_What the exercise asks_:
Produce as output only the lines below starting at the line with "The camera went 60" and continuing through the line with "Someone carried the red", each one exactly as written.

_Data provided_:
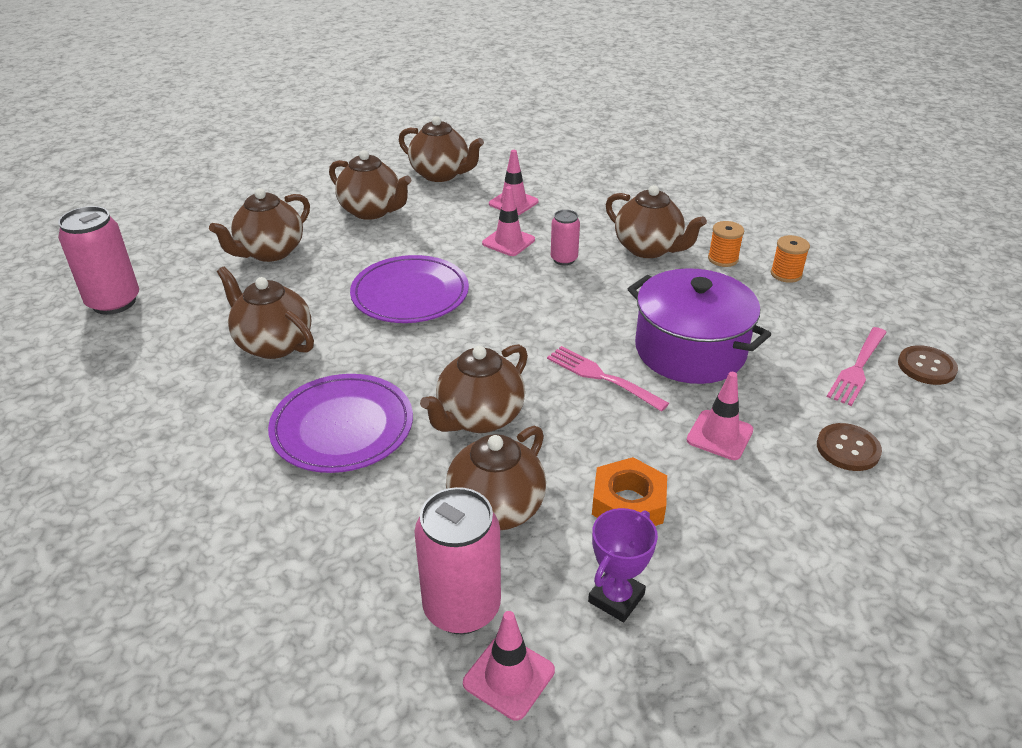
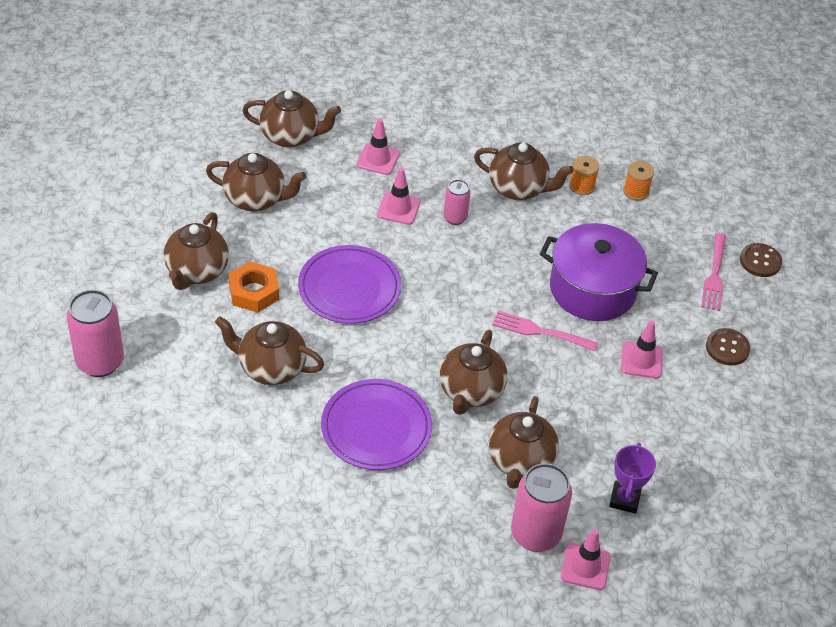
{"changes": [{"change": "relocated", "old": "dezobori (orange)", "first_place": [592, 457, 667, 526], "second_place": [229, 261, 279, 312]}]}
---
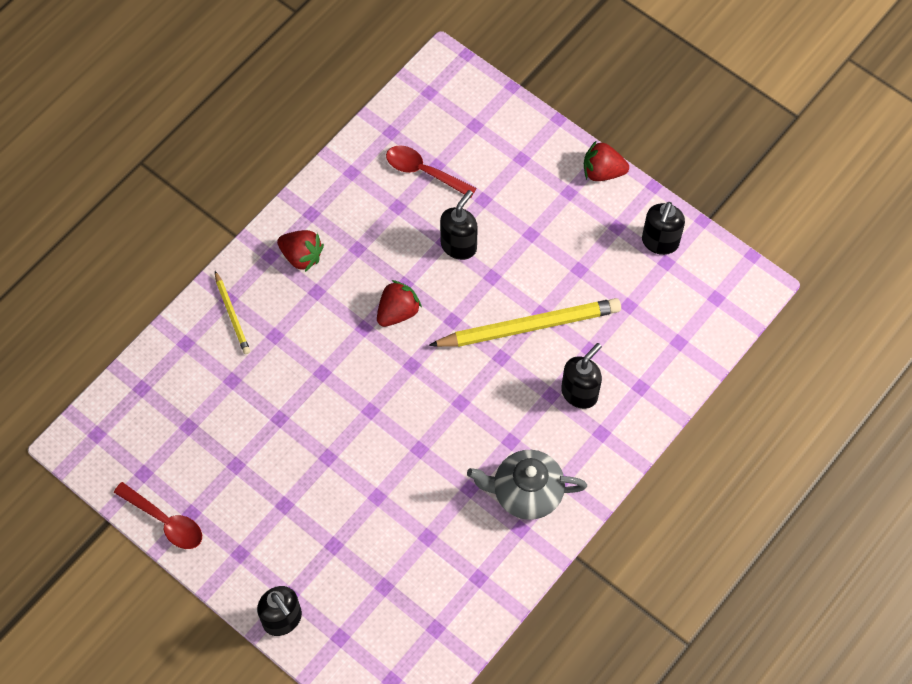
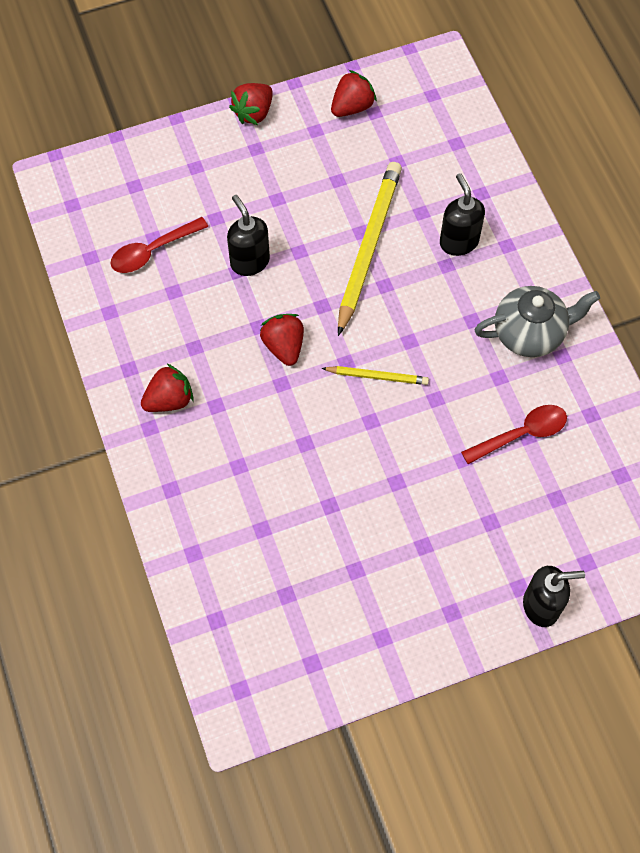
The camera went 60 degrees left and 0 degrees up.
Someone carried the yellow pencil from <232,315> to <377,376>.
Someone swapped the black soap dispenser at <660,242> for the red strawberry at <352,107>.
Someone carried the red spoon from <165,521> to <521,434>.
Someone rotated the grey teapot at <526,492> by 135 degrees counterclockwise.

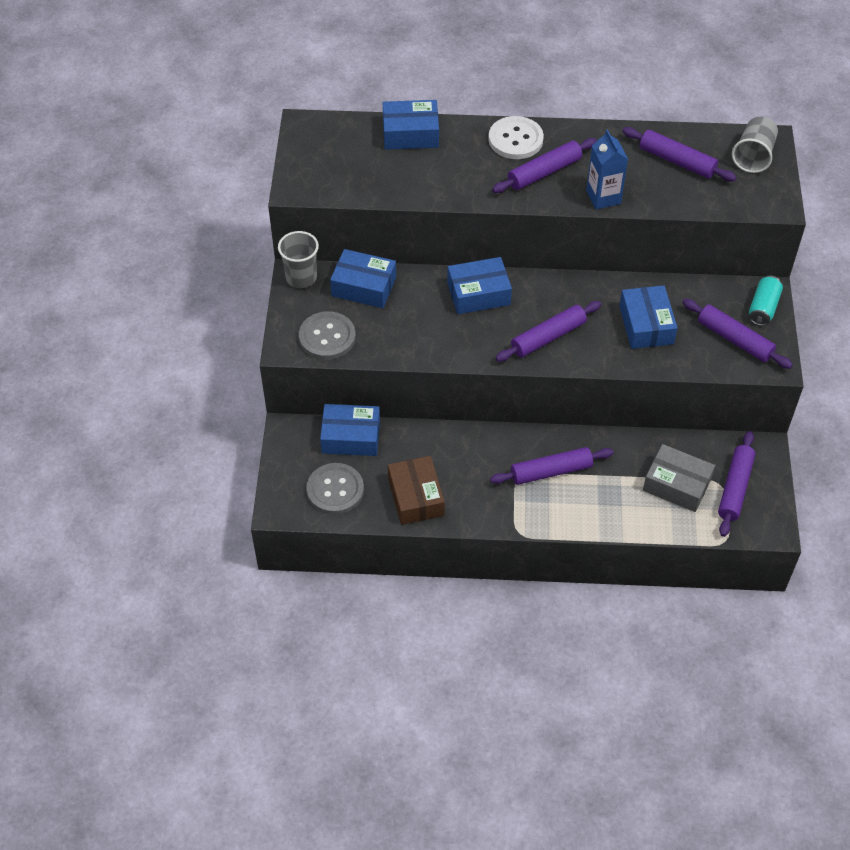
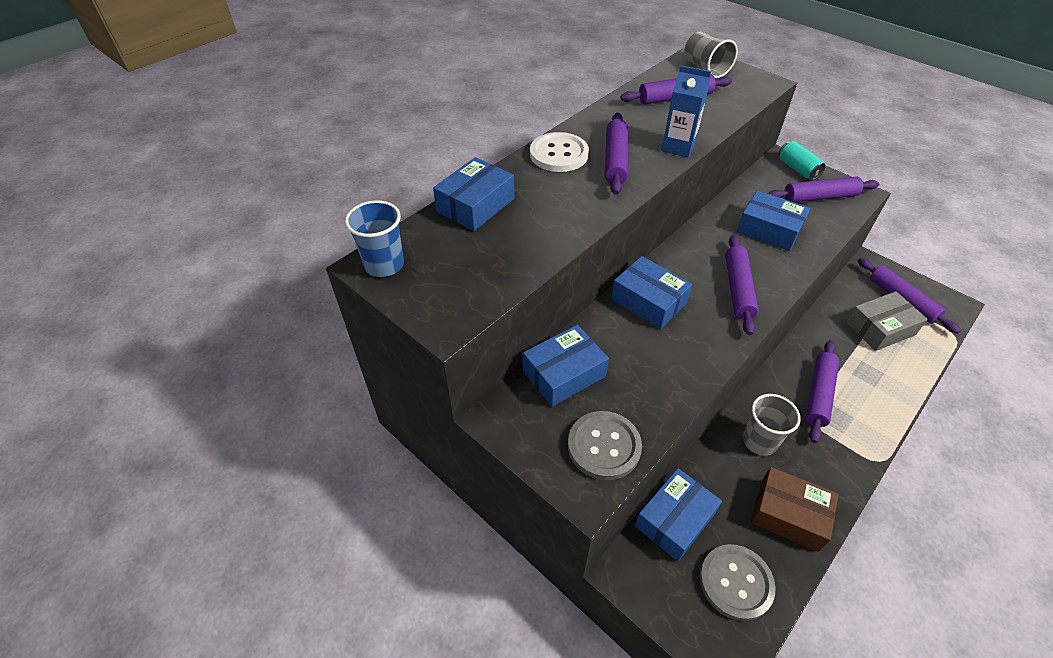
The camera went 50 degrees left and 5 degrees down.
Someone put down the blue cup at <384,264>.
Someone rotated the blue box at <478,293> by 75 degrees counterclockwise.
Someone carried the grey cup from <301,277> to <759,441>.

_Expected output_:
The camera went 60 degrees left and 0 degrees up.
Someone carried the yellow pencil from <232,315> to <377,376>.
Someone swapped the black soap dispenser at <660,242> for the red strawberry at <352,107>.
Someone carried the red spoon from <165,521> to <521,434>.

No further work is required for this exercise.